Data supplied Block Start

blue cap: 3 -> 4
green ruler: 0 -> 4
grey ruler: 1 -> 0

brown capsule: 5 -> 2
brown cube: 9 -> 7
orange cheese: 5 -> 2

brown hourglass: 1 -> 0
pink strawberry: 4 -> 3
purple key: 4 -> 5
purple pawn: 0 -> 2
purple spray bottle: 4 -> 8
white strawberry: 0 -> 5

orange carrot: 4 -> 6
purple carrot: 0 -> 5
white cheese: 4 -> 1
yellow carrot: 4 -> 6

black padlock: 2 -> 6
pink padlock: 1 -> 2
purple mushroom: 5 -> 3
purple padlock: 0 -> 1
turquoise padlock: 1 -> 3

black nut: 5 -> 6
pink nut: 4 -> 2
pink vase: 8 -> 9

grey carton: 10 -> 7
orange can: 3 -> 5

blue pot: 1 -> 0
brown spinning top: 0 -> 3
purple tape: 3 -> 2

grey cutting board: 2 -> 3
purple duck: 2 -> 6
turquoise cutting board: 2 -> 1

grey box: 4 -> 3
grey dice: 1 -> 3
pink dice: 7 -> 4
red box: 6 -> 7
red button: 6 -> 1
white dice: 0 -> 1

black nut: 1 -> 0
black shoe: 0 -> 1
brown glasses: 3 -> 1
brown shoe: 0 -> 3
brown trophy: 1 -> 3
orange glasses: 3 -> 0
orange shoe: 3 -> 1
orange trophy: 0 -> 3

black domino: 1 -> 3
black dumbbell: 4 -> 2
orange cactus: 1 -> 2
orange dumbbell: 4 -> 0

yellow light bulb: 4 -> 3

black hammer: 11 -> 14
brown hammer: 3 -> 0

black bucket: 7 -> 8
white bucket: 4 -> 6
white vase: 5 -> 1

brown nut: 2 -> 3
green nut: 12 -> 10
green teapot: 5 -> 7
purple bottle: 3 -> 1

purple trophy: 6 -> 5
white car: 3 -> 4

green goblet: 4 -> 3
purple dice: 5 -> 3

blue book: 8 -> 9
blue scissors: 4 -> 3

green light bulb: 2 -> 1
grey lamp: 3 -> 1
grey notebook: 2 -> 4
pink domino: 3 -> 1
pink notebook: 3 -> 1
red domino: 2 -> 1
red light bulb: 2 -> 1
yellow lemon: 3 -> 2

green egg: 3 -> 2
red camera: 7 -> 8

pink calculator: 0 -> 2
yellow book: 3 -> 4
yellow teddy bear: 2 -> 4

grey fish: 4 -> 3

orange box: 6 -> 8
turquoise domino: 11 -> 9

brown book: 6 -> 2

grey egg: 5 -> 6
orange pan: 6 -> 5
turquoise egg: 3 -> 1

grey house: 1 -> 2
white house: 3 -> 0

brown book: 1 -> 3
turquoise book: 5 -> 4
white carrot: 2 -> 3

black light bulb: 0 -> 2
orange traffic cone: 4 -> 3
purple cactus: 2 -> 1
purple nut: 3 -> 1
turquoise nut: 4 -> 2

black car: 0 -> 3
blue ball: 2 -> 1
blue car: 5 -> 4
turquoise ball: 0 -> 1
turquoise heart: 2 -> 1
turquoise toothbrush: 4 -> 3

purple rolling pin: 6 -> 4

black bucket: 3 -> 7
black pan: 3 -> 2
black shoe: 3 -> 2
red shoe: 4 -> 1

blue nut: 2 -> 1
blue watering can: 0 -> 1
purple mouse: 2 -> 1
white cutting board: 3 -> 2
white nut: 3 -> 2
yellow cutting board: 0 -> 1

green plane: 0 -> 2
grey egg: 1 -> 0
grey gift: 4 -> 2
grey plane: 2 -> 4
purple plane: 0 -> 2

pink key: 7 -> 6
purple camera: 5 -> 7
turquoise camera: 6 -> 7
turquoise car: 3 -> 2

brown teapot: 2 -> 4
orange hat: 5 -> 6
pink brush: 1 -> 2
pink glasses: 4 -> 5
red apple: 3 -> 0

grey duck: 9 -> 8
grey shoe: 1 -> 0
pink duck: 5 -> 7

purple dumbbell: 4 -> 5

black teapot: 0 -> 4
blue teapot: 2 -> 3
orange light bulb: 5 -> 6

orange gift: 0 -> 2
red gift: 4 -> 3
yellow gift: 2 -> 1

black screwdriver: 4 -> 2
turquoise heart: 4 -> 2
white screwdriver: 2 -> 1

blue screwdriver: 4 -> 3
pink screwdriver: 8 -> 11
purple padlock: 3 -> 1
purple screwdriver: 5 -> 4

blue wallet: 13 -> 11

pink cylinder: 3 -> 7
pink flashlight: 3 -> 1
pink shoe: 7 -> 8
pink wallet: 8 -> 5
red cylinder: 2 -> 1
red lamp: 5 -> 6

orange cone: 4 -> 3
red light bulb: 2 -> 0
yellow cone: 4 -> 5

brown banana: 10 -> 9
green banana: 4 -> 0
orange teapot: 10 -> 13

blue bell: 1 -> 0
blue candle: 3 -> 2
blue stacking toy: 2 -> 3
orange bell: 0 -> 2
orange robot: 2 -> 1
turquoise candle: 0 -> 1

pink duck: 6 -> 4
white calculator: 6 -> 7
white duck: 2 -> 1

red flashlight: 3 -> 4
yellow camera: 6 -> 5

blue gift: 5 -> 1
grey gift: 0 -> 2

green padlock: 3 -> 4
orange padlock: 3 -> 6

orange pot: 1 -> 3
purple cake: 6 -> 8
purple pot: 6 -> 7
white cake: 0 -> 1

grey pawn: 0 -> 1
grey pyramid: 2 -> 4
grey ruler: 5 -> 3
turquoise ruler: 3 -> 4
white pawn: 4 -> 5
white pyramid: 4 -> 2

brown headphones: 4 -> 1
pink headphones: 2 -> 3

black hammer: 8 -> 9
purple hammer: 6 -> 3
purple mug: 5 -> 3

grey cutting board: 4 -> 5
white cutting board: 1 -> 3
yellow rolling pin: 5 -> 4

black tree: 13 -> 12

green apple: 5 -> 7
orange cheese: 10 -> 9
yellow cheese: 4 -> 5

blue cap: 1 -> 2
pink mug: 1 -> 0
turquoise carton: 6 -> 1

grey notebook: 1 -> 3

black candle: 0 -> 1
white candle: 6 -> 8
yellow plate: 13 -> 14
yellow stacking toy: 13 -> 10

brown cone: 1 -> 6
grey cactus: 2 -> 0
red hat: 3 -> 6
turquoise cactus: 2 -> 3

Data supplied Block End

Where the listing above has a line with "black shoe: 0 -> 1", start there, and output every line exactly through the line with "black light bulb: 0 -> 2", which is also included.

Written response:
black shoe: 0 -> 1
brown glasses: 3 -> 1
brown shoe: 0 -> 3
brown trophy: 1 -> 3
orange glasses: 3 -> 0
orange shoe: 3 -> 1
orange trophy: 0 -> 3

black domino: 1 -> 3
black dumbbell: 4 -> 2
orange cactus: 1 -> 2
orange dumbbell: 4 -> 0

yellow light bulb: 4 -> 3

black hammer: 11 -> 14
brown hammer: 3 -> 0

black bucket: 7 -> 8
white bucket: 4 -> 6
white vase: 5 -> 1

brown nut: 2 -> 3
green nut: 12 -> 10
green teapot: 5 -> 7
purple bottle: 3 -> 1

purple trophy: 6 -> 5
white car: 3 -> 4

green goblet: 4 -> 3
purple dice: 5 -> 3

blue book: 8 -> 9
blue scissors: 4 -> 3

green light bulb: 2 -> 1
grey lamp: 3 -> 1
grey notebook: 2 -> 4
pink domino: 3 -> 1
pink notebook: 3 -> 1
red domino: 2 -> 1
red light bulb: 2 -> 1
yellow lemon: 3 -> 2

green egg: 3 -> 2
red camera: 7 -> 8

pink calculator: 0 -> 2
yellow book: 3 -> 4
yellow teddy bear: 2 -> 4

grey fish: 4 -> 3

orange box: 6 -> 8
turquoise domino: 11 -> 9

brown book: 6 -> 2

grey egg: 5 -> 6
orange pan: 6 -> 5
turquoise egg: 3 -> 1

grey house: 1 -> 2
white house: 3 -> 0

brown book: 1 -> 3
turquoise book: 5 -> 4
white carrot: 2 -> 3

black light bulb: 0 -> 2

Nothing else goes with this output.